──────── Given material

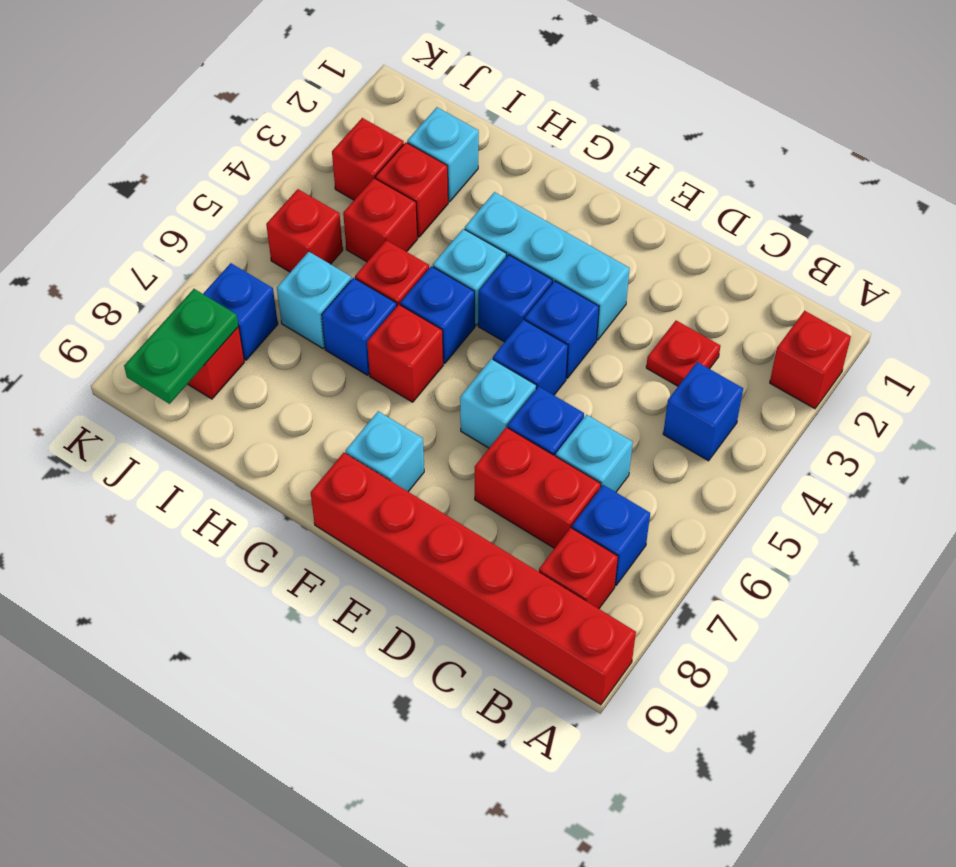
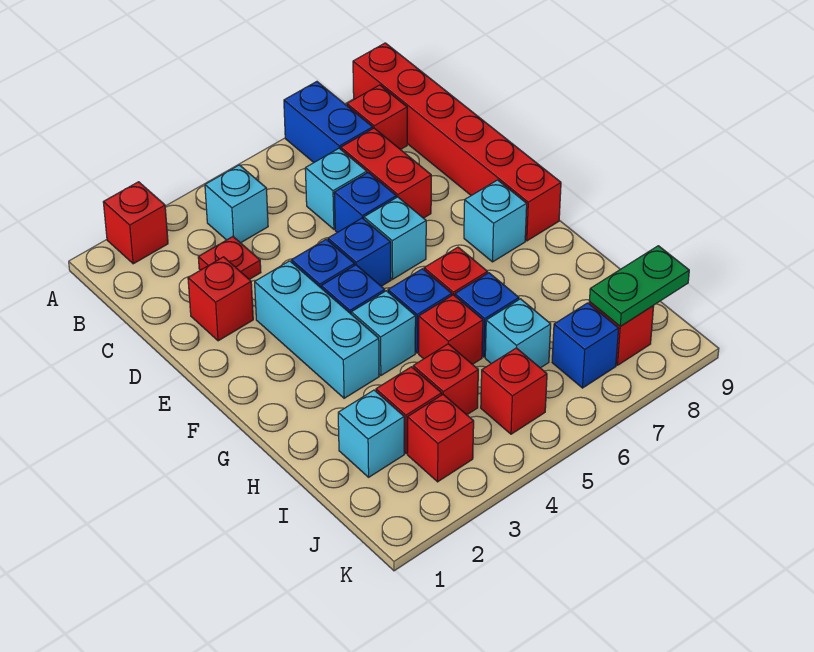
blue brick B4 level 1 -> cyan brick B4 level 1
blue brick B7 level 1 -> blue brick A7:B7 level 1
none -> red brick D2 level 1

────────────────

• [What you should do] Find every line of the data above that holds the word "blue", then state how many there are and nothing else.

• [Written solution] 2